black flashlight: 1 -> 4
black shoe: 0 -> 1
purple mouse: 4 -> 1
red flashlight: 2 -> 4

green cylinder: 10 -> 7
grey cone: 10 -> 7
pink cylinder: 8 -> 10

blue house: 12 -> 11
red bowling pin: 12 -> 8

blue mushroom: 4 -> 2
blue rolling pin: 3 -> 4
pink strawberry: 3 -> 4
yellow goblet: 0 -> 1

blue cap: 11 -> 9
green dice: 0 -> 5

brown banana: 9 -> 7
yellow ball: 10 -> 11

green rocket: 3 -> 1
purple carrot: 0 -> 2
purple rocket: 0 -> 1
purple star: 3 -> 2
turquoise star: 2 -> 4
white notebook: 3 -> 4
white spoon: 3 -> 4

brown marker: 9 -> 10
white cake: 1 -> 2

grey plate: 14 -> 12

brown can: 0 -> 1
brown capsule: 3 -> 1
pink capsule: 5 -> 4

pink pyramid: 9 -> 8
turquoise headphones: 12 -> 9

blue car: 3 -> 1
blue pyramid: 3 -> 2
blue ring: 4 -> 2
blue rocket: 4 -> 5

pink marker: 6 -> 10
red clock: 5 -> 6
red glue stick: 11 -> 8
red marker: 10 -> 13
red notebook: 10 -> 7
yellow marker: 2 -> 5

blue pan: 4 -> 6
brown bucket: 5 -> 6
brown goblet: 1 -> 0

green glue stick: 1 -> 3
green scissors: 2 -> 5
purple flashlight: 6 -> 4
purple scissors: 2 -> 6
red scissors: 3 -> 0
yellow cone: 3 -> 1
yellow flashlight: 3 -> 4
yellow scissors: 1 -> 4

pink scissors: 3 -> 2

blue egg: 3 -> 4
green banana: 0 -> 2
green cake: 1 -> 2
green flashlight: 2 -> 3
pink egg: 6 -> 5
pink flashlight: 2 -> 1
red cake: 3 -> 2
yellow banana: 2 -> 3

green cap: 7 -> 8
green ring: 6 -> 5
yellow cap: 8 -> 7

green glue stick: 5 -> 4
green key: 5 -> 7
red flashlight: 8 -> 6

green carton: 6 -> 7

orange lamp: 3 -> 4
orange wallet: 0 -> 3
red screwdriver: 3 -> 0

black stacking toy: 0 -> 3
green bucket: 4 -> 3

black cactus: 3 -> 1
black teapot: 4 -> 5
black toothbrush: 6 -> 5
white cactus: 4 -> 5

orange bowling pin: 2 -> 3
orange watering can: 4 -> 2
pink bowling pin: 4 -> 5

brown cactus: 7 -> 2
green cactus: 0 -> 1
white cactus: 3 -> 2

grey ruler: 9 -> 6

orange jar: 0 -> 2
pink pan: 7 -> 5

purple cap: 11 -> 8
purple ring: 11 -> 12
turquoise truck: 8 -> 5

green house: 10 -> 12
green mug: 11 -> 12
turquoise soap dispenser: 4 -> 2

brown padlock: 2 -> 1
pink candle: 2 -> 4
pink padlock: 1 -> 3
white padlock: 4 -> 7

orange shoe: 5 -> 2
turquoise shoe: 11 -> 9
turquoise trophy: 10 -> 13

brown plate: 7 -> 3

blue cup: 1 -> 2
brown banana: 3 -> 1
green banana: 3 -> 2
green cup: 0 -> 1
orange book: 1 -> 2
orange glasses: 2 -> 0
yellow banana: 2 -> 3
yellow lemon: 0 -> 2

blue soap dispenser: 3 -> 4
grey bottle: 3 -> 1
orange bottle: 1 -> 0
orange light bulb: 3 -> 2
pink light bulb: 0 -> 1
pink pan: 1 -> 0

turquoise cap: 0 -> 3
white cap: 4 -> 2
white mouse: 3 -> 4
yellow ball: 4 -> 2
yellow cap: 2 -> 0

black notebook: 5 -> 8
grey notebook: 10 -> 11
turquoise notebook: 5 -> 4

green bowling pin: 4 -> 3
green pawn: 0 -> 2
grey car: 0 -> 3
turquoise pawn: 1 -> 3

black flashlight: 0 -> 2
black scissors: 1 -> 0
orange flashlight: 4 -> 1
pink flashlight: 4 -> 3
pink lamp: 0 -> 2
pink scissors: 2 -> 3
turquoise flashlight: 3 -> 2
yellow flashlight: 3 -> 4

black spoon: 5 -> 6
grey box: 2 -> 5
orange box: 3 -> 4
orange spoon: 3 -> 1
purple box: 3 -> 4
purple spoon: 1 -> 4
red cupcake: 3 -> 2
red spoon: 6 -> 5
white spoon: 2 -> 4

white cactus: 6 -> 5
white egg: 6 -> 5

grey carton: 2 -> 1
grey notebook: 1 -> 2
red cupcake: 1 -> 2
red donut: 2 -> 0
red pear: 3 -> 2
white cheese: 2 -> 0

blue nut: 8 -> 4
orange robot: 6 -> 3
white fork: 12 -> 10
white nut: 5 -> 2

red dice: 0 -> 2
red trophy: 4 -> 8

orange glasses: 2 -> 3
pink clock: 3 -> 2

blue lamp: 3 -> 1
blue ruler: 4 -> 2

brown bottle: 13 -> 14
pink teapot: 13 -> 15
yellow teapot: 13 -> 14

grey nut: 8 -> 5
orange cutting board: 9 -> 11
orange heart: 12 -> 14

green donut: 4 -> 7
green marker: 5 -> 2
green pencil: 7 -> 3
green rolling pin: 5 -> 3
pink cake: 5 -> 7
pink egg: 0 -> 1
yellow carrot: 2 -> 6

[Task instructions]
Would you write out the listing above exactly, in full?

[Answer to this exercise]
black flashlight: 1 -> 4
black shoe: 0 -> 1
purple mouse: 4 -> 1
red flashlight: 2 -> 4

green cylinder: 10 -> 7
grey cone: 10 -> 7
pink cylinder: 8 -> 10

blue house: 12 -> 11
red bowling pin: 12 -> 8

blue mushroom: 4 -> 2
blue rolling pin: 3 -> 4
pink strawberry: 3 -> 4
yellow goblet: 0 -> 1

blue cap: 11 -> 9
green dice: 0 -> 5

brown banana: 9 -> 7
yellow ball: 10 -> 11

green rocket: 3 -> 1
purple carrot: 0 -> 2
purple rocket: 0 -> 1
purple star: 3 -> 2
turquoise star: 2 -> 4
white notebook: 3 -> 4
white spoon: 3 -> 4

brown marker: 9 -> 10
white cake: 1 -> 2

grey plate: 14 -> 12

brown can: 0 -> 1
brown capsule: 3 -> 1
pink capsule: 5 -> 4

pink pyramid: 9 -> 8
turquoise headphones: 12 -> 9

blue car: 3 -> 1
blue pyramid: 3 -> 2
blue ring: 4 -> 2
blue rocket: 4 -> 5

pink marker: 6 -> 10
red clock: 5 -> 6
red glue stick: 11 -> 8
red marker: 10 -> 13
red notebook: 10 -> 7
yellow marker: 2 -> 5

blue pan: 4 -> 6
brown bucket: 5 -> 6
brown goblet: 1 -> 0

green glue stick: 1 -> 3
green scissors: 2 -> 5
purple flashlight: 6 -> 4
purple scissors: 2 -> 6
red scissors: 3 -> 0
yellow cone: 3 -> 1
yellow flashlight: 3 -> 4
yellow scissors: 1 -> 4

pink scissors: 3 -> 2

blue egg: 3 -> 4
green banana: 0 -> 2
green cake: 1 -> 2
green flashlight: 2 -> 3
pink egg: 6 -> 5
pink flashlight: 2 -> 1
red cake: 3 -> 2
yellow banana: 2 -> 3

green cap: 7 -> 8
green ring: 6 -> 5
yellow cap: 8 -> 7

green glue stick: 5 -> 4
green key: 5 -> 7
red flashlight: 8 -> 6

green carton: 6 -> 7

orange lamp: 3 -> 4
orange wallet: 0 -> 3
red screwdriver: 3 -> 0

black stacking toy: 0 -> 3
green bucket: 4 -> 3

black cactus: 3 -> 1
black teapot: 4 -> 5
black toothbrush: 6 -> 5
white cactus: 4 -> 5

orange bowling pin: 2 -> 3
orange watering can: 4 -> 2
pink bowling pin: 4 -> 5

brown cactus: 7 -> 2
green cactus: 0 -> 1
white cactus: 3 -> 2

grey ruler: 9 -> 6

orange jar: 0 -> 2
pink pan: 7 -> 5

purple cap: 11 -> 8
purple ring: 11 -> 12
turquoise truck: 8 -> 5

green house: 10 -> 12
green mug: 11 -> 12
turquoise soap dispenser: 4 -> 2

brown padlock: 2 -> 1
pink candle: 2 -> 4
pink padlock: 1 -> 3
white padlock: 4 -> 7

orange shoe: 5 -> 2
turquoise shoe: 11 -> 9
turquoise trophy: 10 -> 13

brown plate: 7 -> 3

blue cup: 1 -> 2
brown banana: 3 -> 1
green banana: 3 -> 2
green cup: 0 -> 1
orange book: 1 -> 2
orange glasses: 2 -> 0
yellow banana: 2 -> 3
yellow lemon: 0 -> 2

blue soap dispenser: 3 -> 4
grey bottle: 3 -> 1
orange bottle: 1 -> 0
orange light bulb: 3 -> 2
pink light bulb: 0 -> 1
pink pan: 1 -> 0

turquoise cap: 0 -> 3
white cap: 4 -> 2
white mouse: 3 -> 4
yellow ball: 4 -> 2
yellow cap: 2 -> 0

black notebook: 5 -> 8
grey notebook: 10 -> 11
turquoise notebook: 5 -> 4

green bowling pin: 4 -> 3
green pawn: 0 -> 2
grey car: 0 -> 3
turquoise pawn: 1 -> 3

black flashlight: 0 -> 2
black scissors: 1 -> 0
orange flashlight: 4 -> 1
pink flashlight: 4 -> 3
pink lamp: 0 -> 2
pink scissors: 2 -> 3
turquoise flashlight: 3 -> 2
yellow flashlight: 3 -> 4

black spoon: 5 -> 6
grey box: 2 -> 5
orange box: 3 -> 4
orange spoon: 3 -> 1
purple box: 3 -> 4
purple spoon: 1 -> 4
red cupcake: 3 -> 2
red spoon: 6 -> 5
white spoon: 2 -> 4

white cactus: 6 -> 5
white egg: 6 -> 5

grey carton: 2 -> 1
grey notebook: 1 -> 2
red cupcake: 1 -> 2
red donut: 2 -> 0
red pear: 3 -> 2
white cheese: 2 -> 0

blue nut: 8 -> 4
orange robot: 6 -> 3
white fork: 12 -> 10
white nut: 5 -> 2

red dice: 0 -> 2
red trophy: 4 -> 8

orange glasses: 2 -> 3
pink clock: 3 -> 2

blue lamp: 3 -> 1
blue ruler: 4 -> 2

brown bottle: 13 -> 14
pink teapot: 13 -> 15
yellow teapot: 13 -> 14

grey nut: 8 -> 5
orange cutting board: 9 -> 11
orange heart: 12 -> 14

green donut: 4 -> 7
green marker: 5 -> 2
green pencil: 7 -> 3
green rolling pin: 5 -> 3
pink cake: 5 -> 7
pink egg: 0 -> 1
yellow carrot: 2 -> 6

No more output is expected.